## [TRY IT]
From the entries below, extract every line that includes the word "turquoise".

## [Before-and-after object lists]
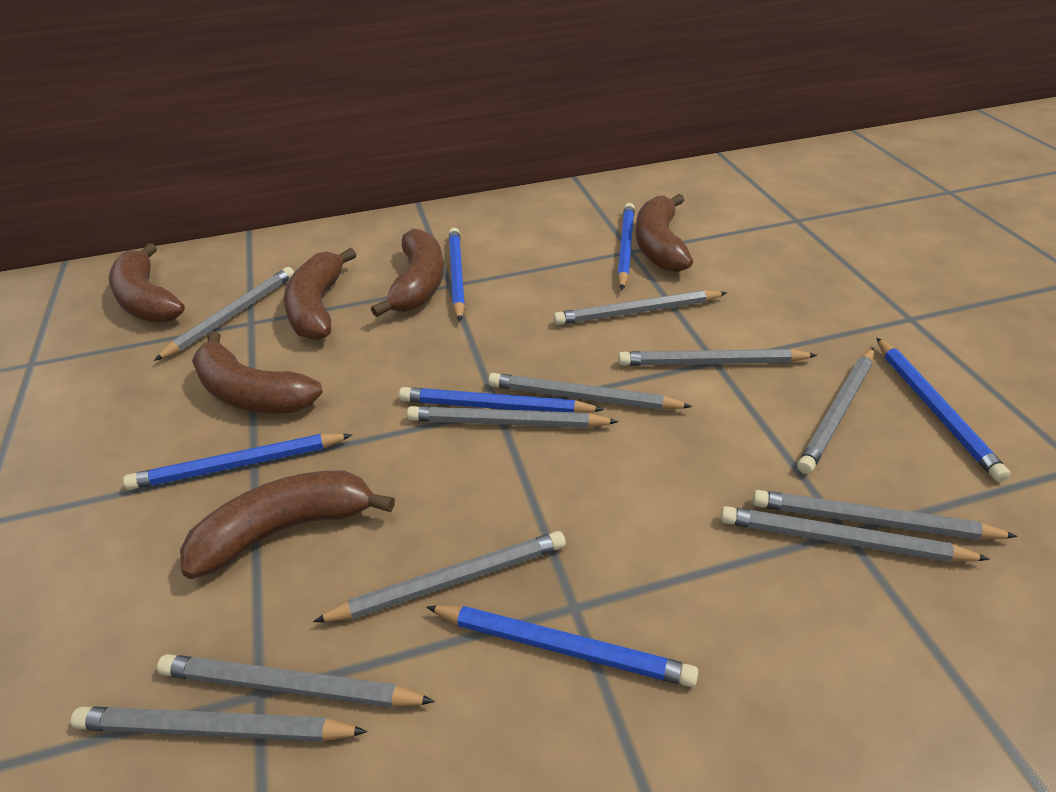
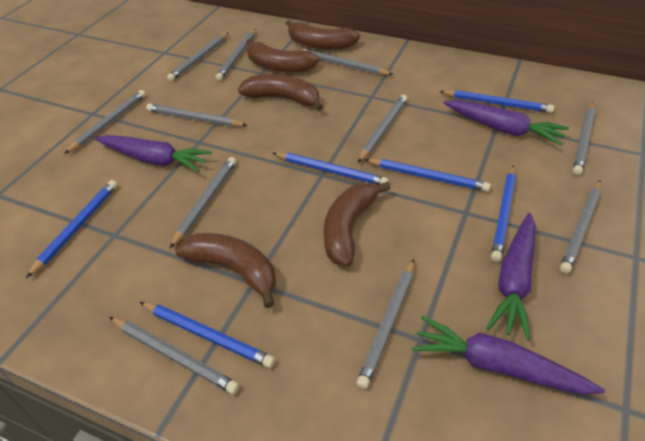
brown banana: 6 -> 5
purple carrot: 0 -> 4

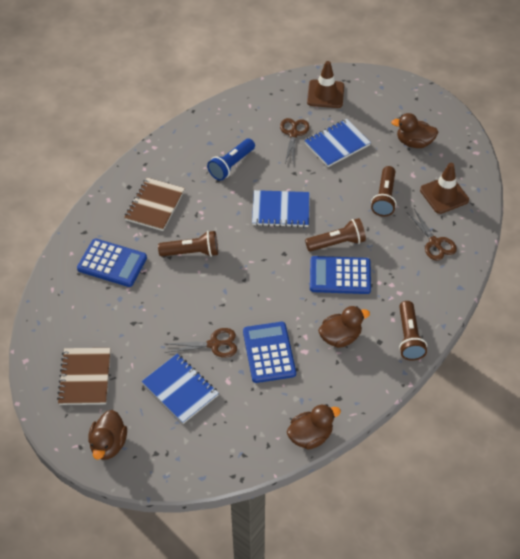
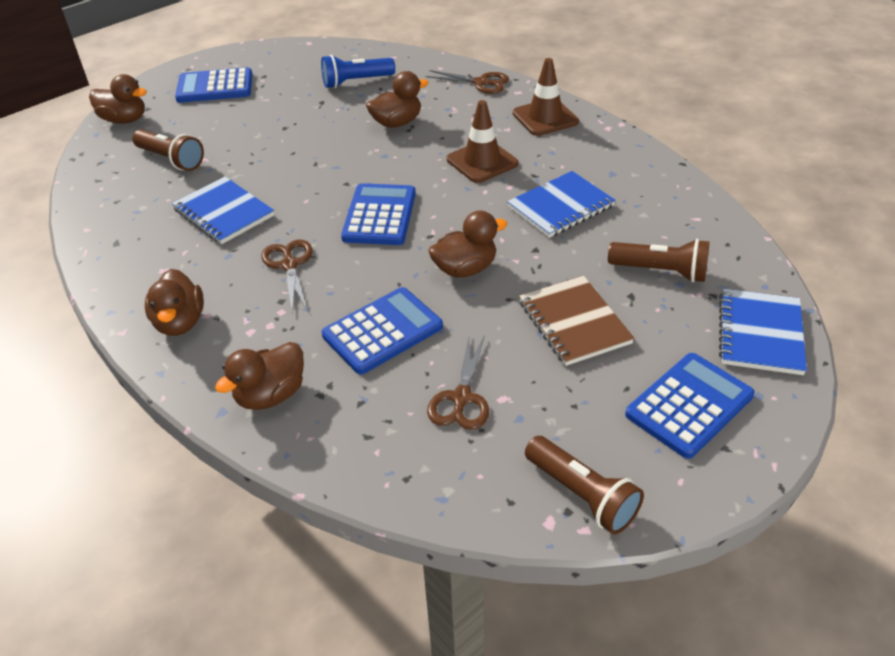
blue calculator: 3 -> 4
brown duck: 4 -> 5
brown flashlight: 4 -> 3
brown notebook: 2 -> 1

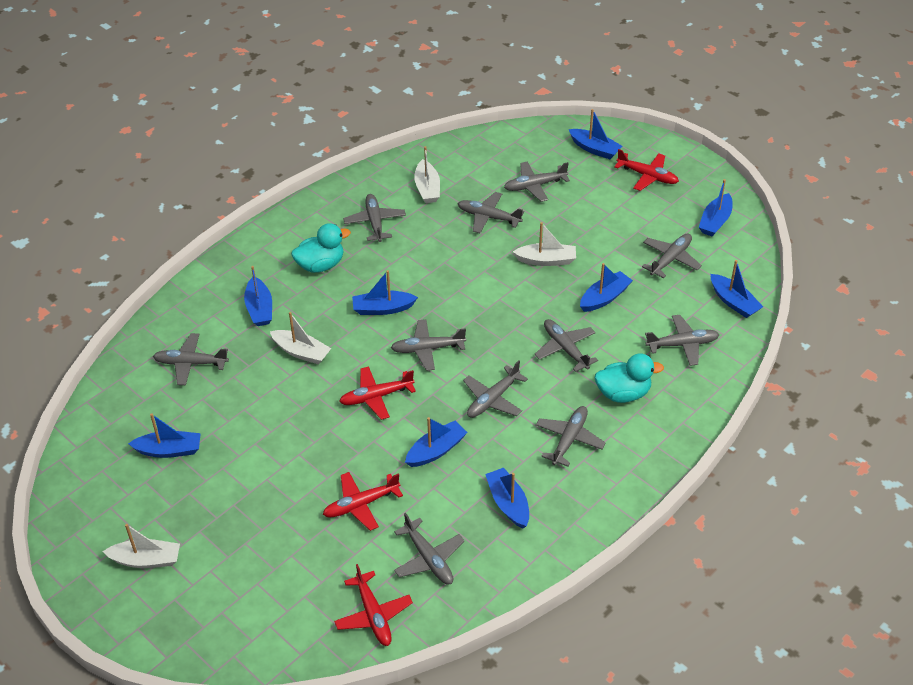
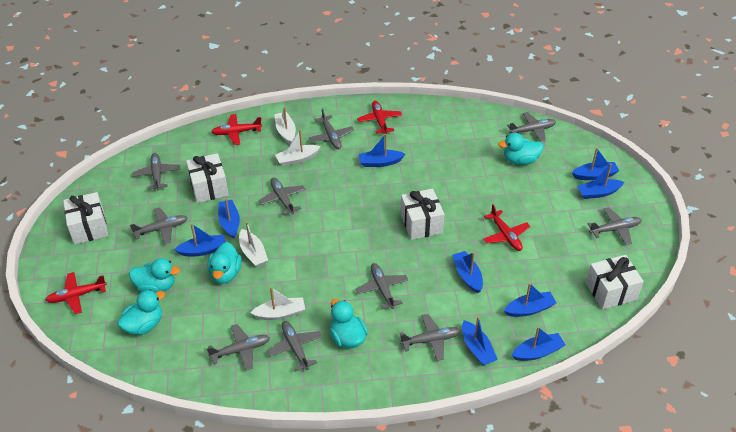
grey plane: 11 -> 10
turquoise duck: 2 -> 5
white gift: 0 -> 4

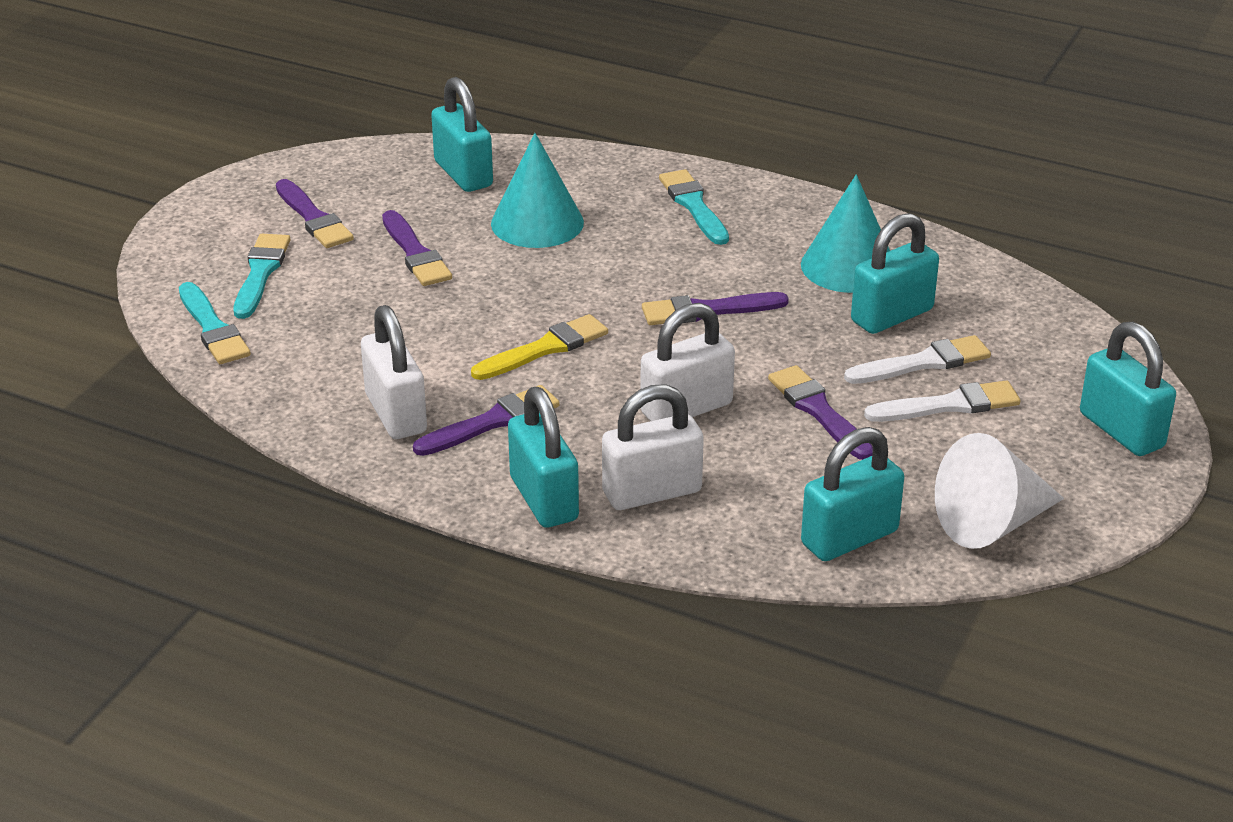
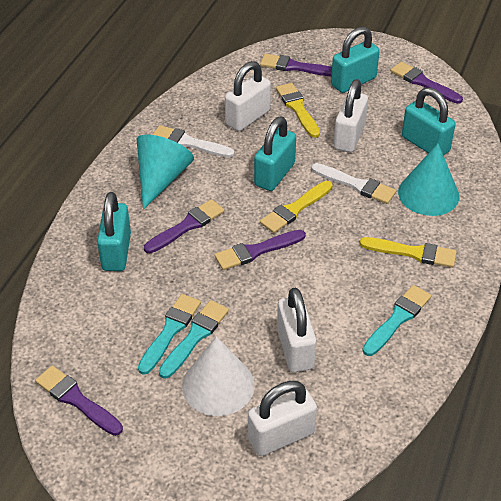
turquoise padlock: 5 -> 4
white padlock: 3 -> 4
yellow brush: 1 -> 3

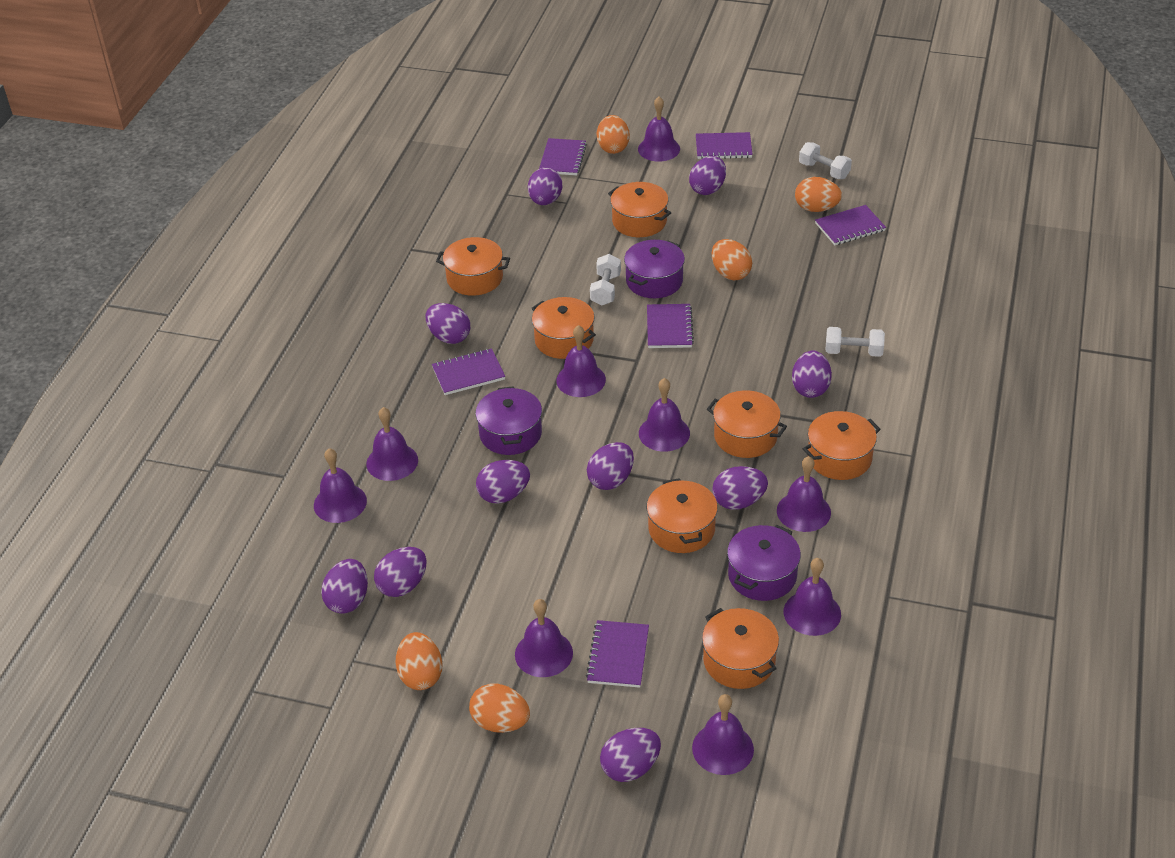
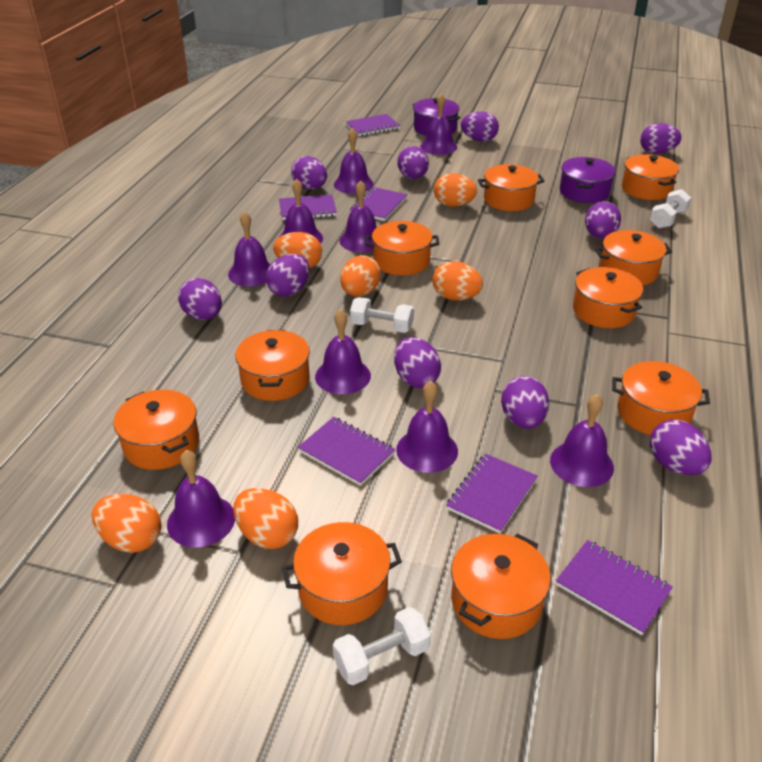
orange egg: 5 -> 6
orange pot: 7 -> 10
purple pot: 3 -> 2

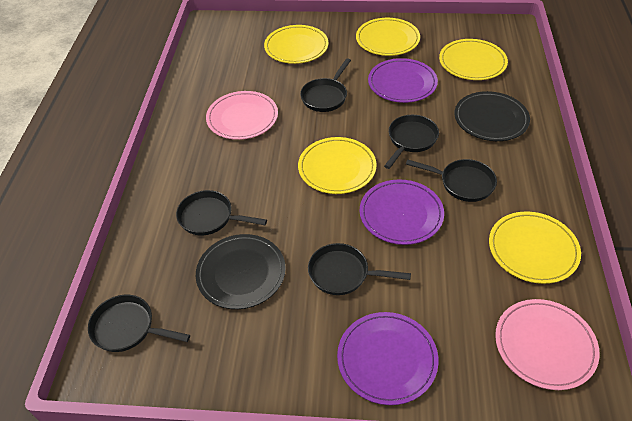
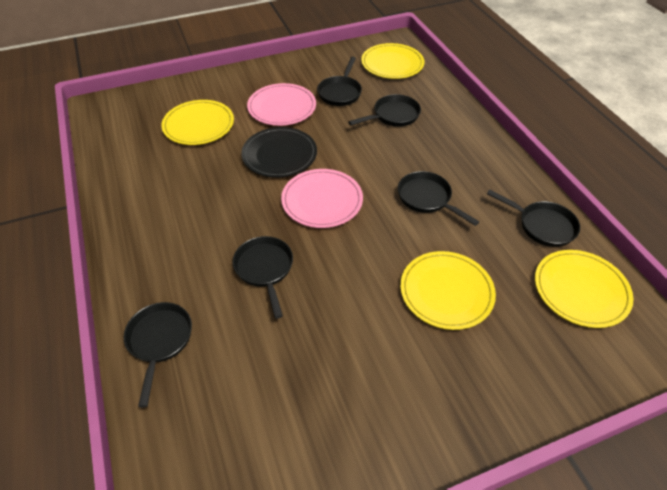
black plate: 2 -> 1
purple plate: 3 -> 0
yellow plate: 5 -> 4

## [REPLY]
turquoise duck: 2 -> 5
turquoise padlock: 5 -> 4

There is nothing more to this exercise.